→ Your goal: Nothing but the text of the listing, repeated exactly, belongs in the answer; leave the images out.

→ Supplied records:
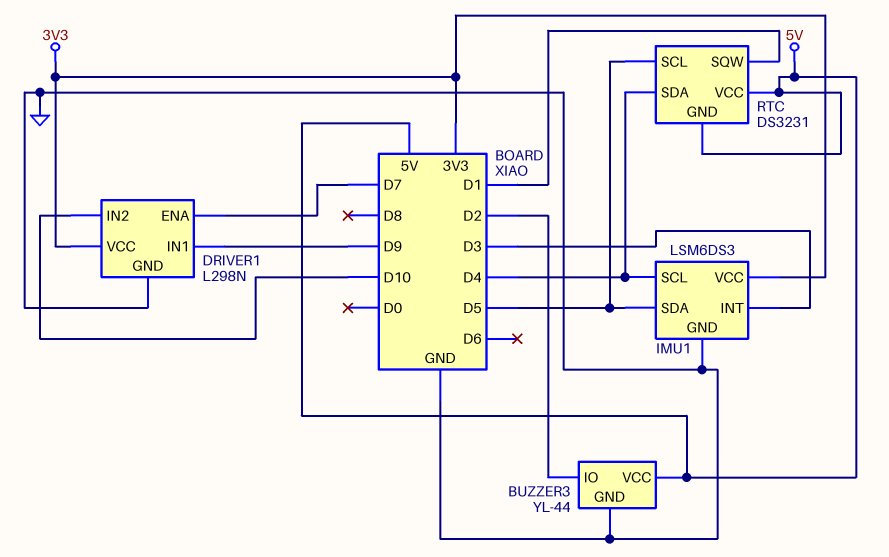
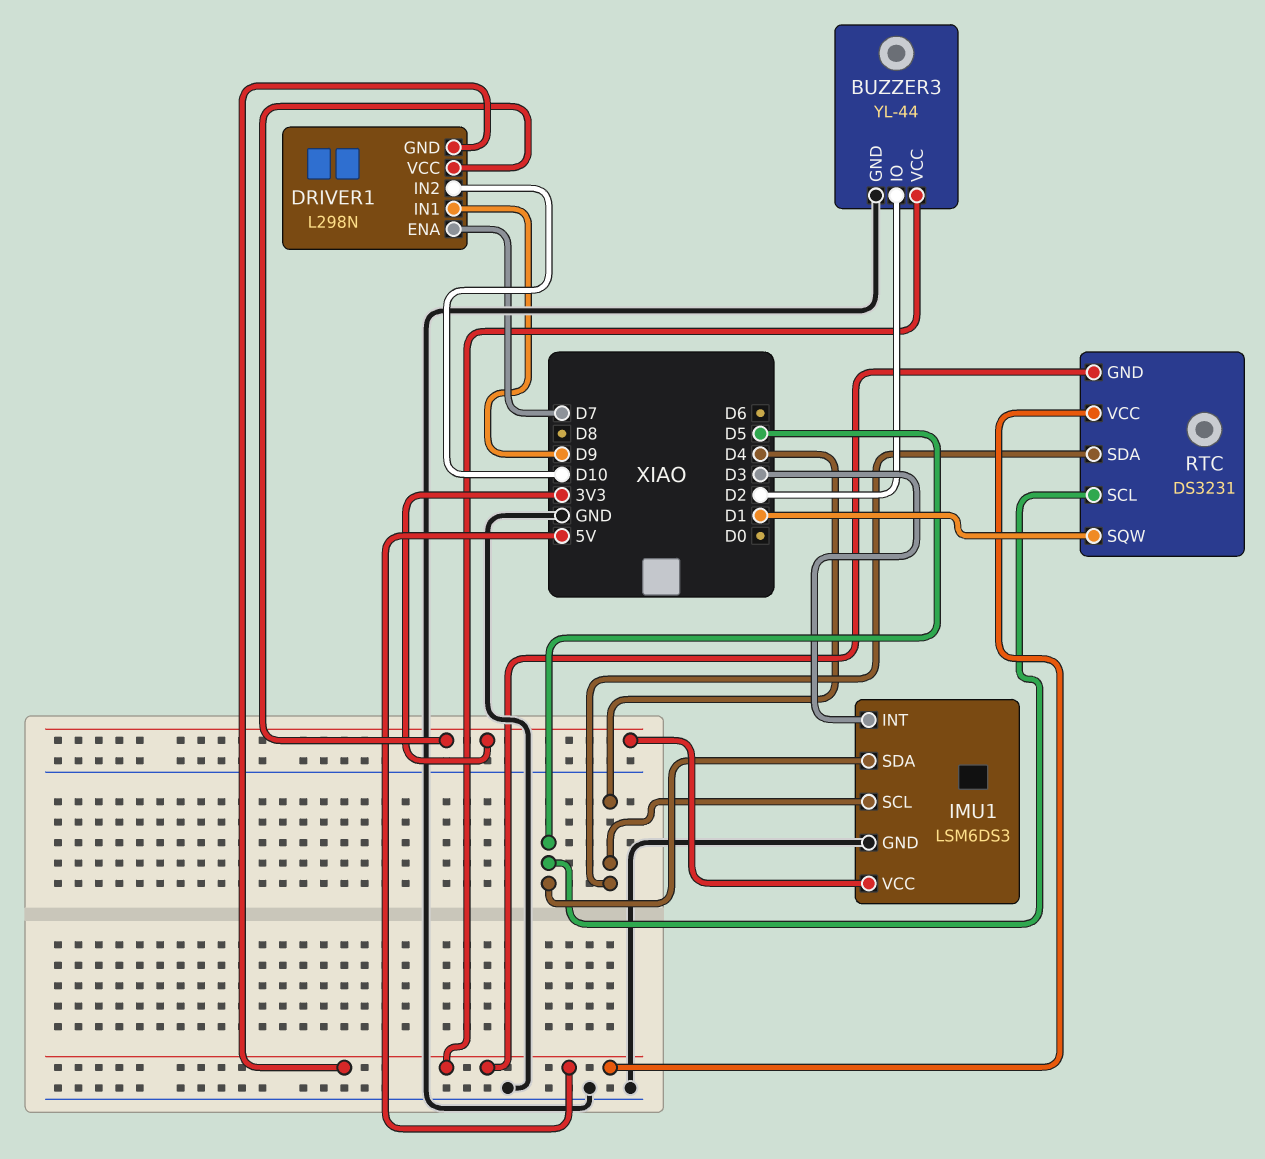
DRIVER1 pin GND: GND -> 5V

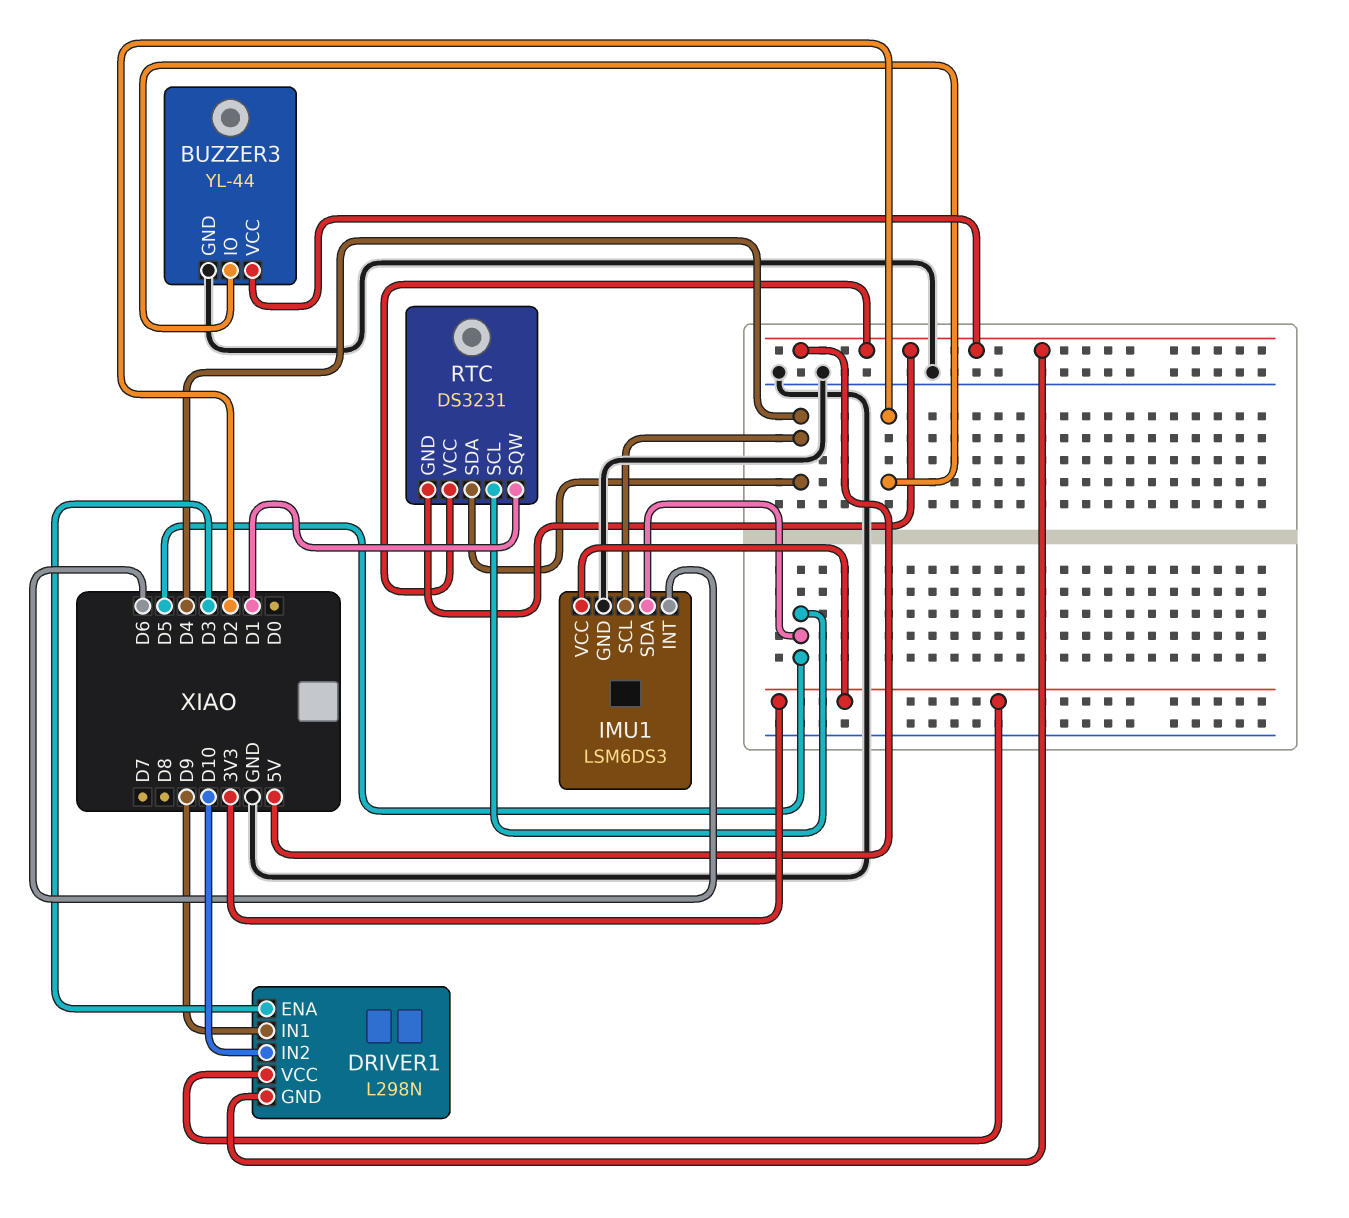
DRIVER1 pin ENA: D7 -> D3
IMU1 pin INT: D3 -> D6

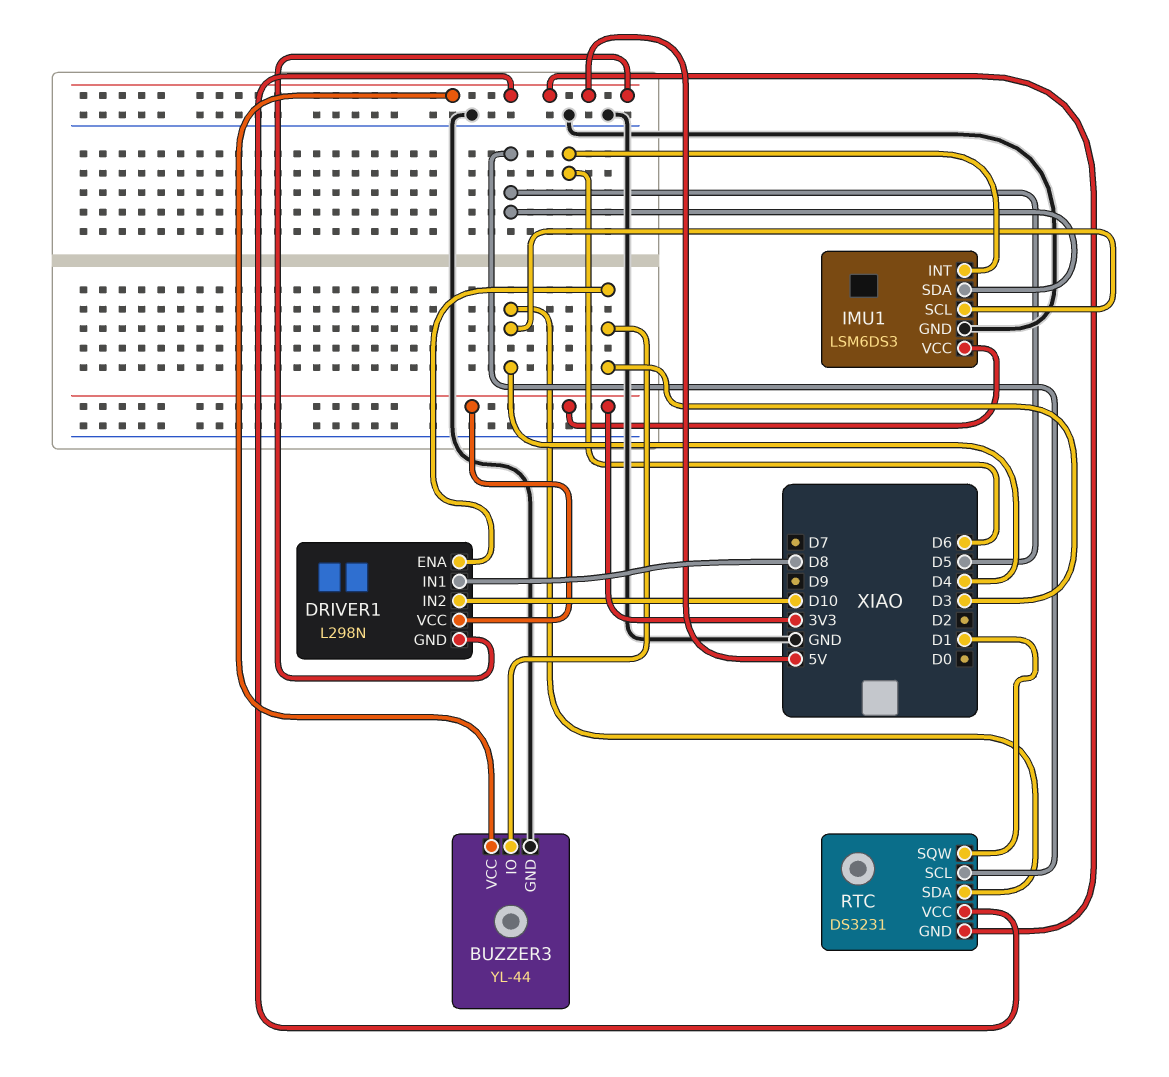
BUZZER3 pin IO: D2 -> D3
DRIVER1 pin IN1: D9 -> D8

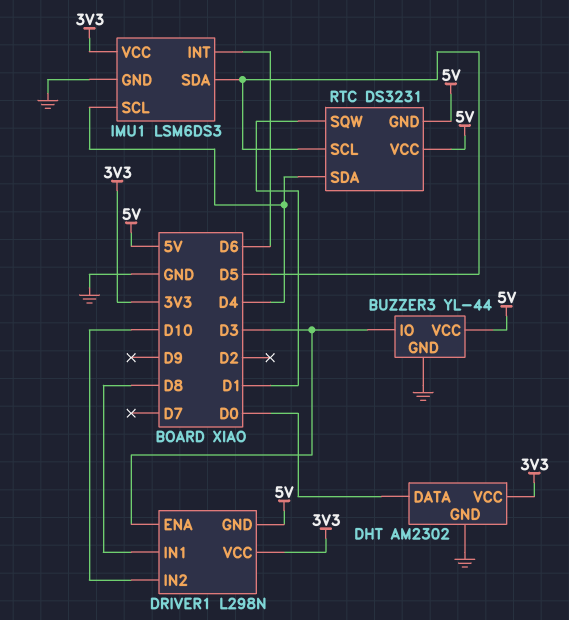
DHT: none -> AM2302
DHT pin DATA: none -> D0
DHT pin GND: none -> GND
DHT pin VCC: none -> 3V3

→ Expected answer:
DRIVER1 pin GND: GND -> 5V

DRIVER1 pin ENA: D7 -> D3
IMU1 pin INT: D3 -> D6

BUZZER3 pin IO: D2 -> D3
DRIVER1 pin IN1: D9 -> D8

DHT: none -> AM2302
DHT pin DATA: none -> D0
DHT pin GND: none -> GND
DHT pin VCC: none -> 3V3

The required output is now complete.